■ YOUR GOAL
Copy out the rows from the start through the line containing "road 2 (track): [(267,43),(0,86)]", including both the first and last of these lines.

** start of DATA PROVIDED **

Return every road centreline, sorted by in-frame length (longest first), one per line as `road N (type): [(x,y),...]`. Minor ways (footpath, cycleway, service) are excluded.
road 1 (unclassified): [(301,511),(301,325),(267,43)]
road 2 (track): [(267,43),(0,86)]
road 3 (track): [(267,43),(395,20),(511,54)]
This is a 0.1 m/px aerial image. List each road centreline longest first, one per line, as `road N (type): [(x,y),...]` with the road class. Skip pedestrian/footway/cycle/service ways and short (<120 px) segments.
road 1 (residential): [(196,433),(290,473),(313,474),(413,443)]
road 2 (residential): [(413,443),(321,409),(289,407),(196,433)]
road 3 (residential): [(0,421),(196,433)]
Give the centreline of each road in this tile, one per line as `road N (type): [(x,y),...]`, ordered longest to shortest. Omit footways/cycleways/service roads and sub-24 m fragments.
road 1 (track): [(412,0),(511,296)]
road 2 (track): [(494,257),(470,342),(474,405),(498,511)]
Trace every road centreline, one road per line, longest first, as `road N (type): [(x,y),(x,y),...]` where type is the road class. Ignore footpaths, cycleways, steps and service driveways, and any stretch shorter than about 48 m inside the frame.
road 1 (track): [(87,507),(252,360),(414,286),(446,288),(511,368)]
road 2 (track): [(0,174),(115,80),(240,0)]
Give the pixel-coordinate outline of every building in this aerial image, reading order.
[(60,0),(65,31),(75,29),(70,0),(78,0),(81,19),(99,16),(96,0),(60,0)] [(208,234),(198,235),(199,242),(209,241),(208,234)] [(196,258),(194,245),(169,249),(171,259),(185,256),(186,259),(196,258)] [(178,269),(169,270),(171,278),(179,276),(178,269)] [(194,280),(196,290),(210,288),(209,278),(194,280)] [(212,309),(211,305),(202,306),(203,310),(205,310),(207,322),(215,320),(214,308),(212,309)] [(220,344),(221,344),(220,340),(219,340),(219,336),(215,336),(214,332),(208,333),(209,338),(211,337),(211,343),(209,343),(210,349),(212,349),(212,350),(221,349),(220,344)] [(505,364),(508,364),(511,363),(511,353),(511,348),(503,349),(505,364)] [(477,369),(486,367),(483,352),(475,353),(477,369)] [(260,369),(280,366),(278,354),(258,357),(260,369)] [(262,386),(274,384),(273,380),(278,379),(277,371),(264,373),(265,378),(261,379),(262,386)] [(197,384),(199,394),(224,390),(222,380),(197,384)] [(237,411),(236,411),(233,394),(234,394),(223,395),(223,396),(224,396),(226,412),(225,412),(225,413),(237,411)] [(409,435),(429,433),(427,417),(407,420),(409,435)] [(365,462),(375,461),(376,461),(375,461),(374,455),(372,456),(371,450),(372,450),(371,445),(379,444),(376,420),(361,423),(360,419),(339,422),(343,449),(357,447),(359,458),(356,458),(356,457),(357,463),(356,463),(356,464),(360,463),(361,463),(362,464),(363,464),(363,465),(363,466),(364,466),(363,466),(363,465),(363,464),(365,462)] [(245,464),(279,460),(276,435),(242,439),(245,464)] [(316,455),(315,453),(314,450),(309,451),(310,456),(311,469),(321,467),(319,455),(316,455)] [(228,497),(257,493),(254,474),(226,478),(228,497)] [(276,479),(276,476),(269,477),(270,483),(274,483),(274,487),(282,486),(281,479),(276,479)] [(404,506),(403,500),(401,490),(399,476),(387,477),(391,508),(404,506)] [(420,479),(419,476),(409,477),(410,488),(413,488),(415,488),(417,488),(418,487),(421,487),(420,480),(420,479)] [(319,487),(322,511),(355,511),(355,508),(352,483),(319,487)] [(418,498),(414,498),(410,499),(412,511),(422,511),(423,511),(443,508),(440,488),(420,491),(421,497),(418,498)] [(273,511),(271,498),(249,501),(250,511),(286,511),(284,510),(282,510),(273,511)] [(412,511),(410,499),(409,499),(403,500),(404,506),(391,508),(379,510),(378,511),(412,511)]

** end of DATA PROVIDED **

■ THE ANSWER
Return every road centreline, sorted by in-frame length (longest first), one per line as `road N (type): [(x,y),...]`. Minor ways (footpath, cycleway, service) are excluded.
road 1 (unclassified): [(301,511),(301,325),(267,43)]
road 2 (track): [(267,43),(0,86)]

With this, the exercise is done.